Each line in the data holding "blue" should be listed.

**DATA SECTION:**
[Start of Attachment]

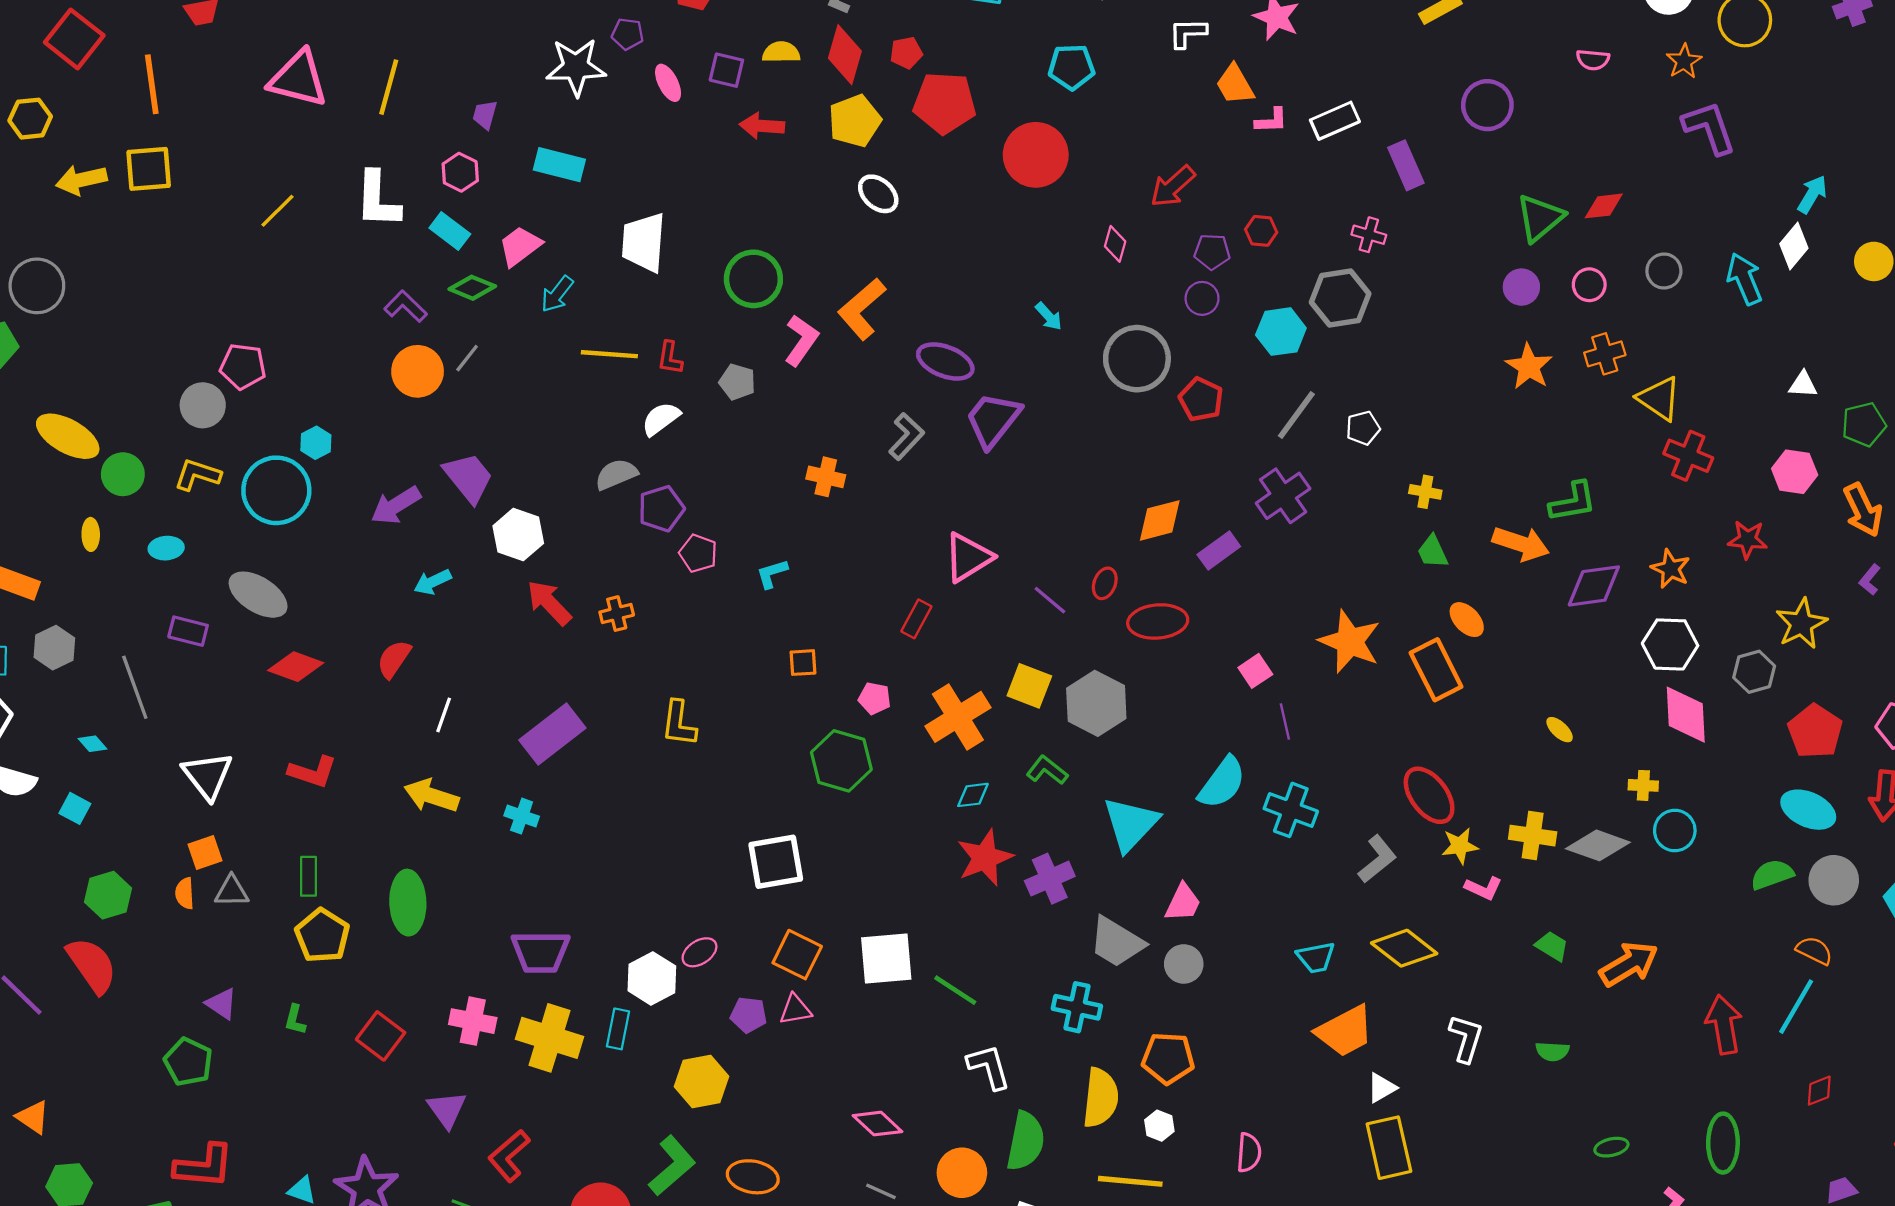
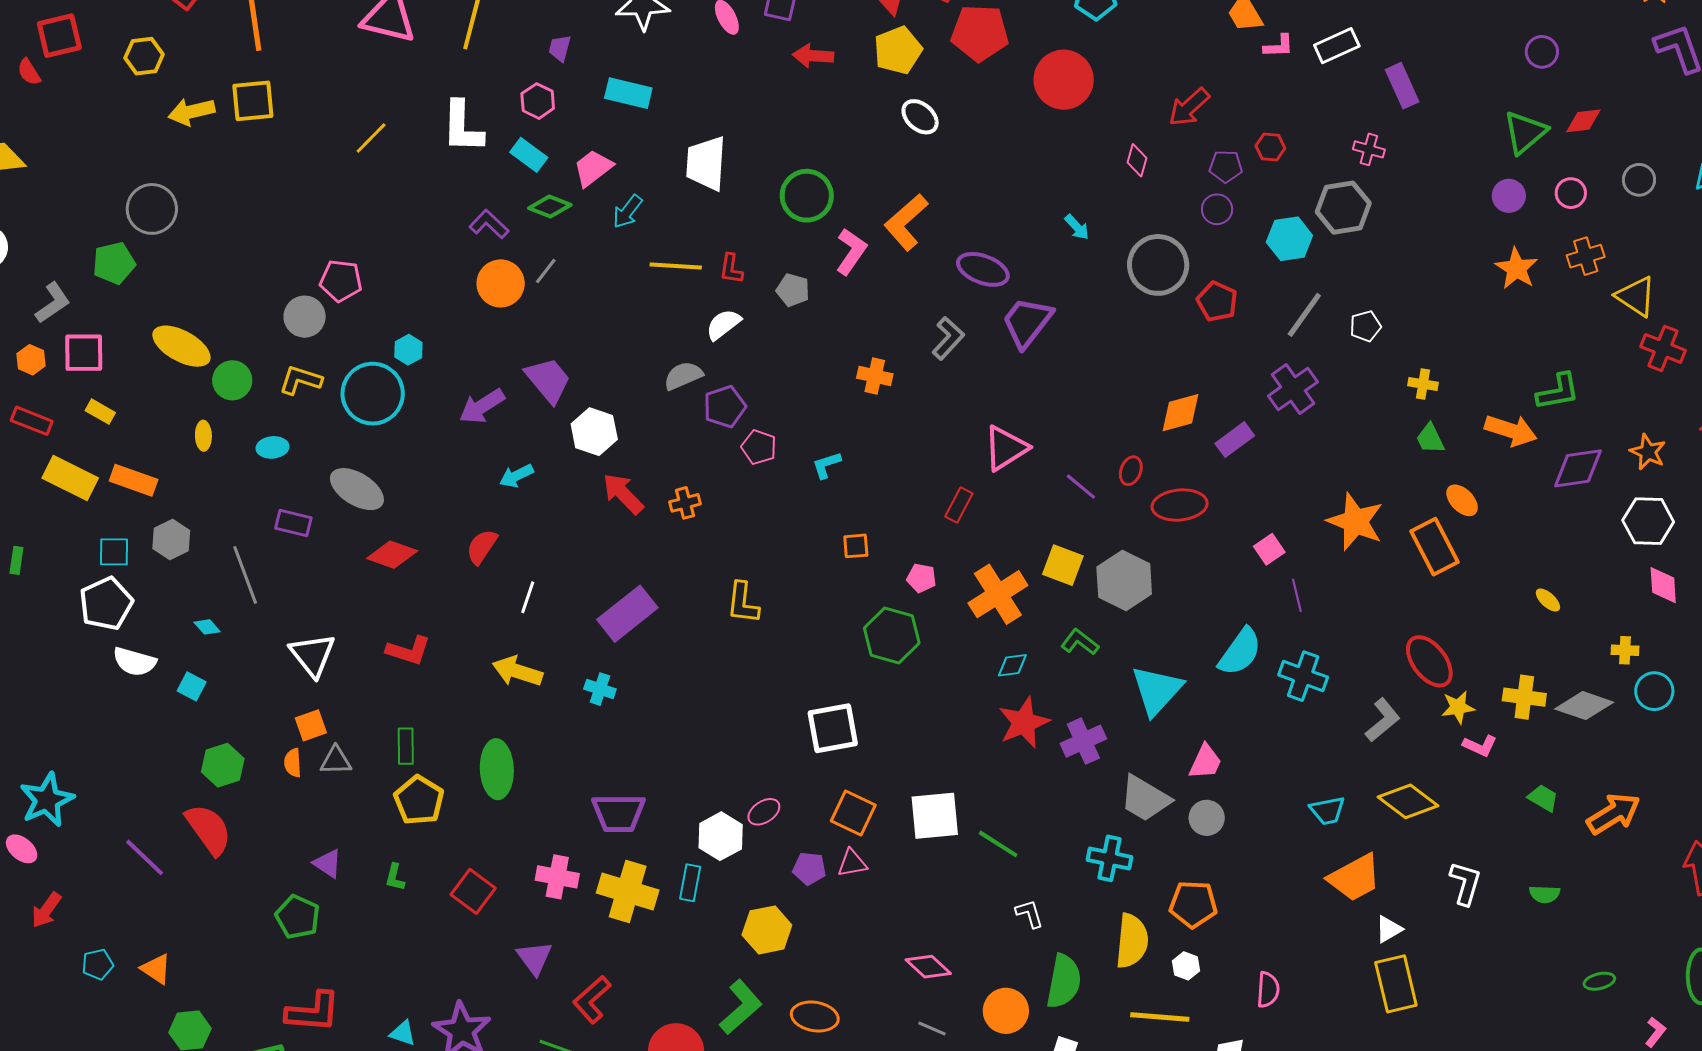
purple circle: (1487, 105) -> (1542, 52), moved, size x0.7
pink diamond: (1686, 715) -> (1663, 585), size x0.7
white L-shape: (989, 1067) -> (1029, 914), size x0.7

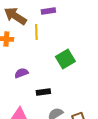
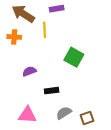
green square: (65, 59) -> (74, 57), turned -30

[End of Attachment]
[Start of Attachment]

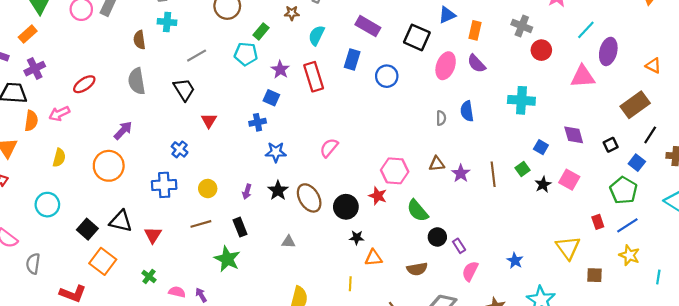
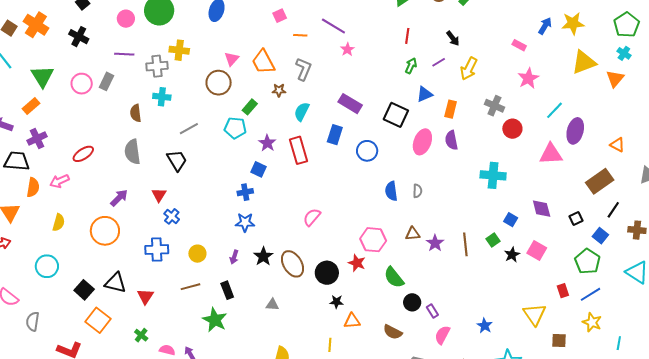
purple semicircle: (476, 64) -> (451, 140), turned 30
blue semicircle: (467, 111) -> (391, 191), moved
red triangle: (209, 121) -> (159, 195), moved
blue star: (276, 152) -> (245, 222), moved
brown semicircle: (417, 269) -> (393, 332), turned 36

[End of Attachment]

**OUTPUT FOR THIS TASK:**
blue semicircle: (467, 111) -> (391, 191), moved
blue star: (276, 152) -> (245, 222), moved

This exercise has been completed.